> _INSTRUCTIONS FOR THE TASK_
What's wanted here is the full listing below, repeated exactly, with no images in it.

> _THE DATA_
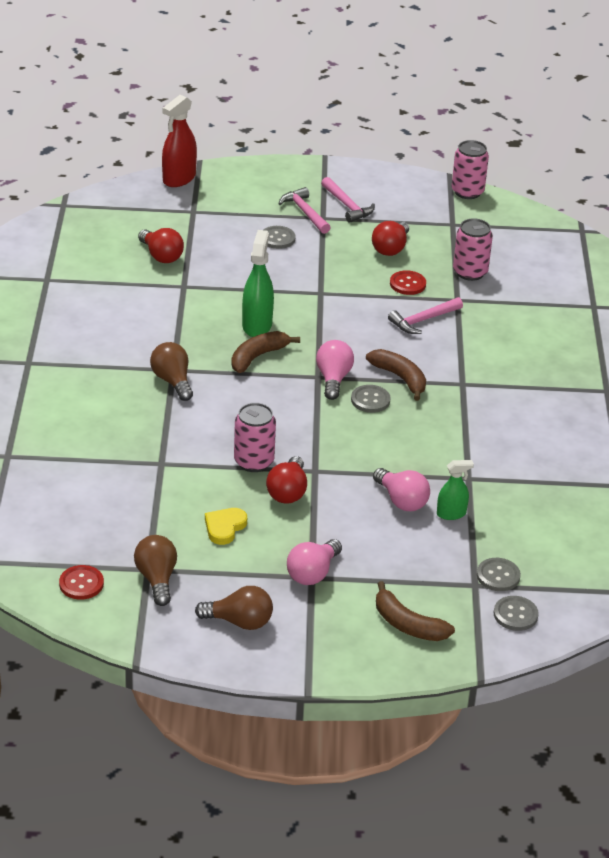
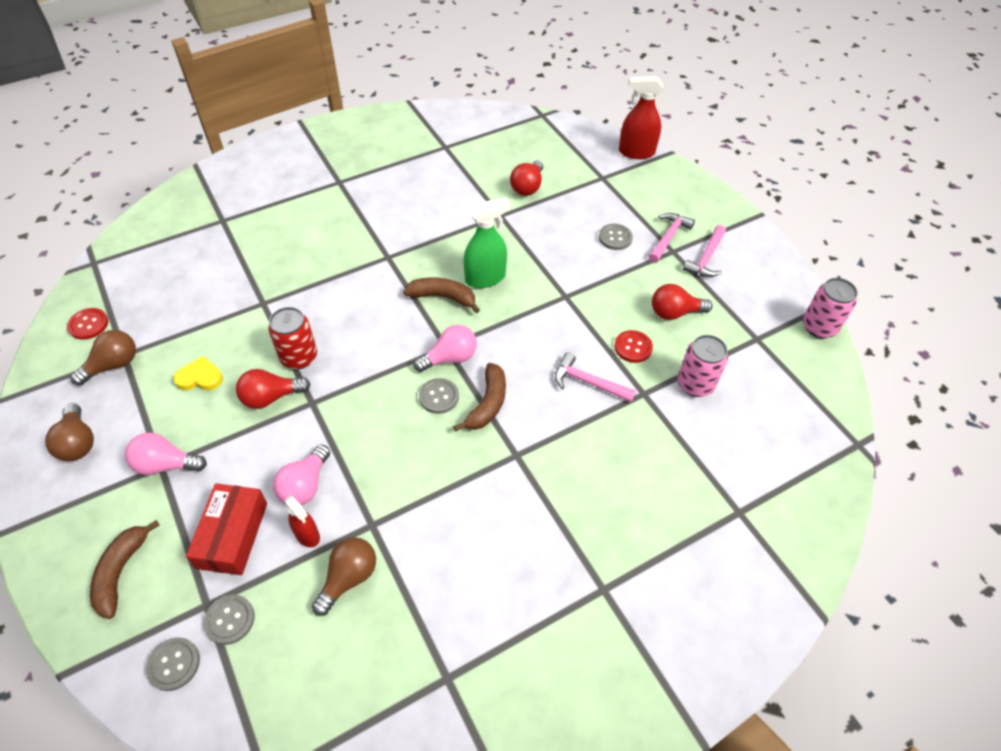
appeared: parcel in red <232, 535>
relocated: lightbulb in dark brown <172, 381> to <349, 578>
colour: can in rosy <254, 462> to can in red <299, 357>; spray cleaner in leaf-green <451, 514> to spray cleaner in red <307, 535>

> _RESULT FOR THIS TASK_
appeared: parcel in red <232, 535>
relocated: lightbulb in dark brown <172, 381> to <349, 578>
colour: can in rosy <254, 462> to can in red <299, 357>; spray cleaner in leaf-green <451, 514> to spray cleaner in red <307, 535>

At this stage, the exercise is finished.